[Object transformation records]
⟨

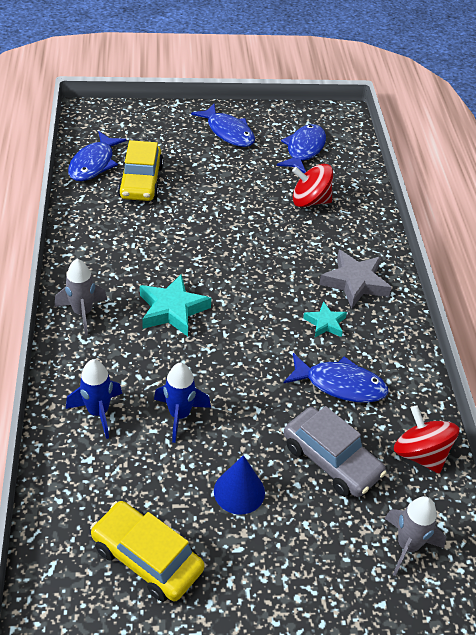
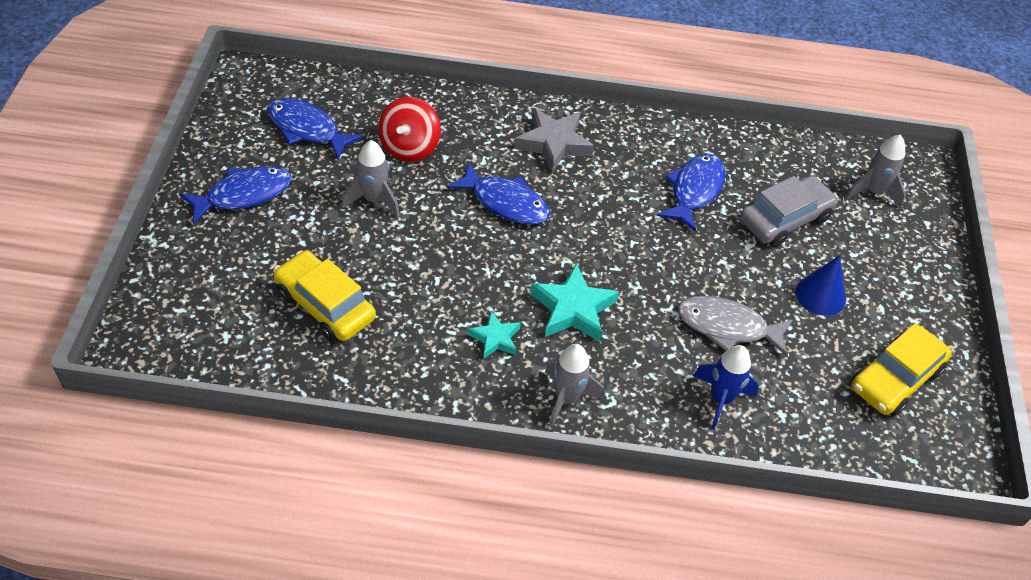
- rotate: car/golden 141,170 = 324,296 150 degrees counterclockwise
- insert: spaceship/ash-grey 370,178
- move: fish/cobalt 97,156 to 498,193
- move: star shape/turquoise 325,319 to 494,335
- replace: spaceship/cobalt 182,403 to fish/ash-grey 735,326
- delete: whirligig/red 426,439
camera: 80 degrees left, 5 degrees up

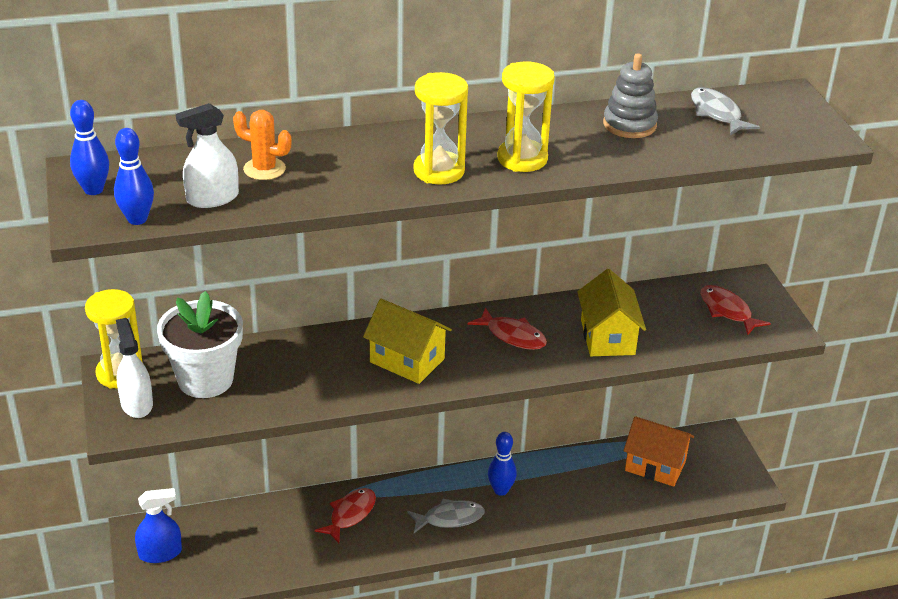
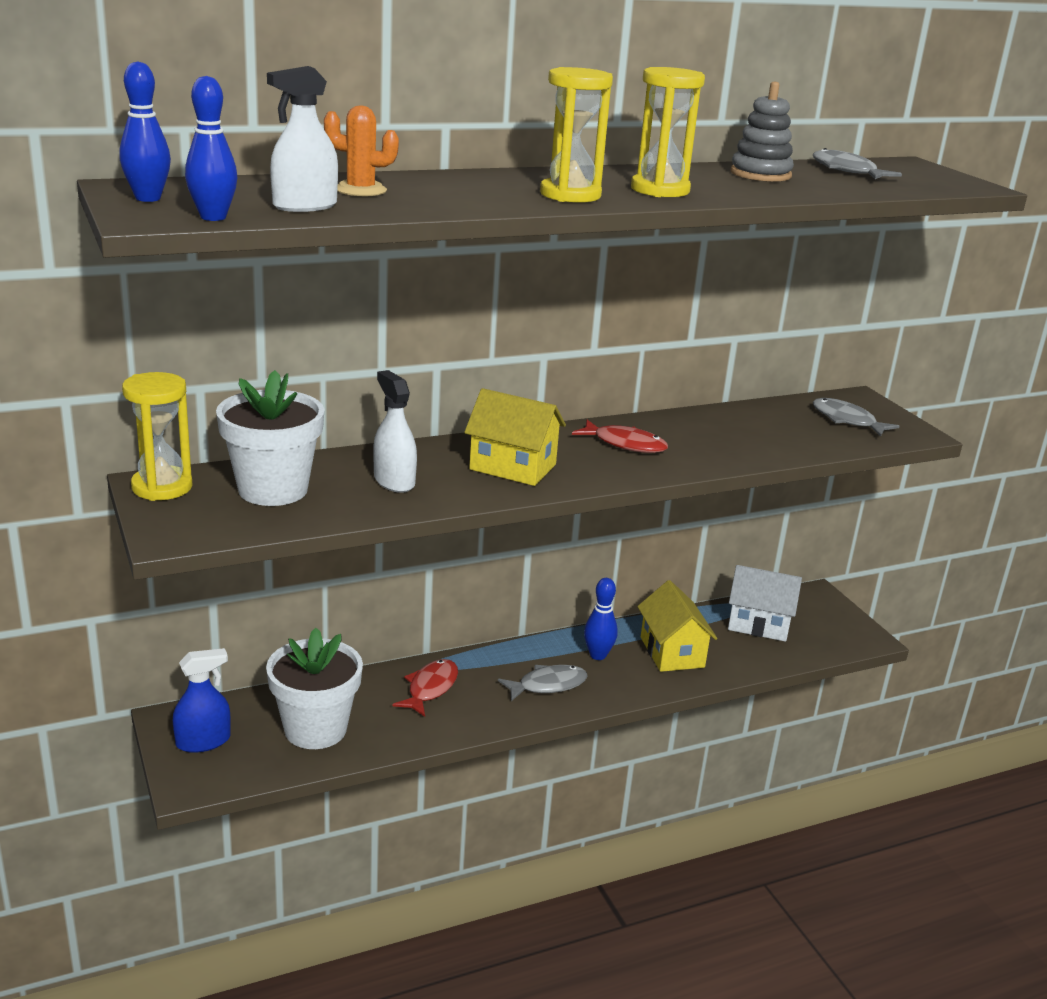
- insert: flower pot/pure white 314,688
- move: spray cleaner/pure white 134,368 to 395,431
- move: toy house/golden 611,312 to 677,626
- recolor: toy house/orange 659,451 to toy house/pure white 765,603
- recolor: fish/red 735,310 to fish/ash-grey 856,417
camera: 10 degrees left, 10 degrees down

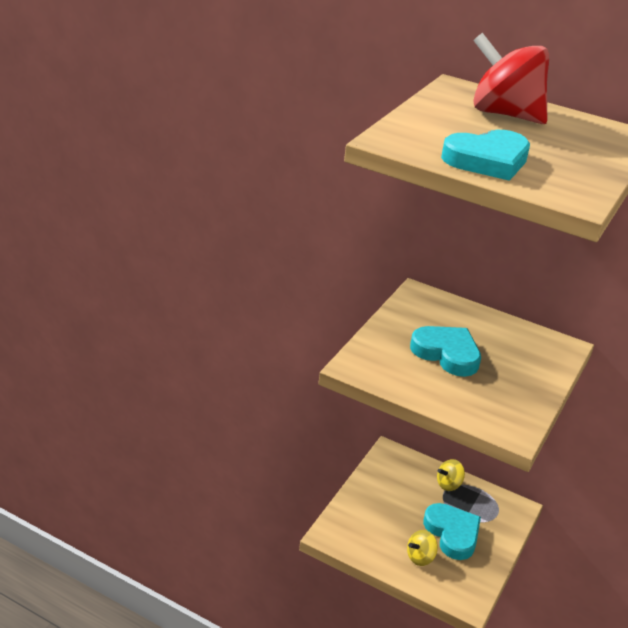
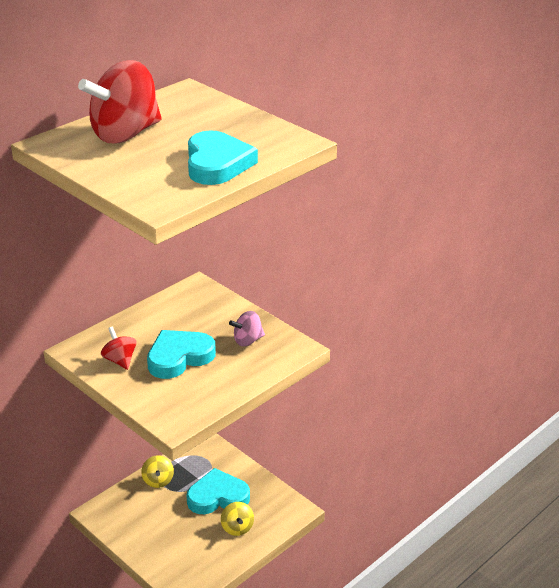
- insert: whirligig/red 119,348
- insert: whirligig/rose-pink 247,328
camera: 70 degrees left, 0 degrees up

⟩

* WHAT THE EXERCISE ASKS: Respond with only the number of lines in the records that include the word "cobalt".

* REPLY: 2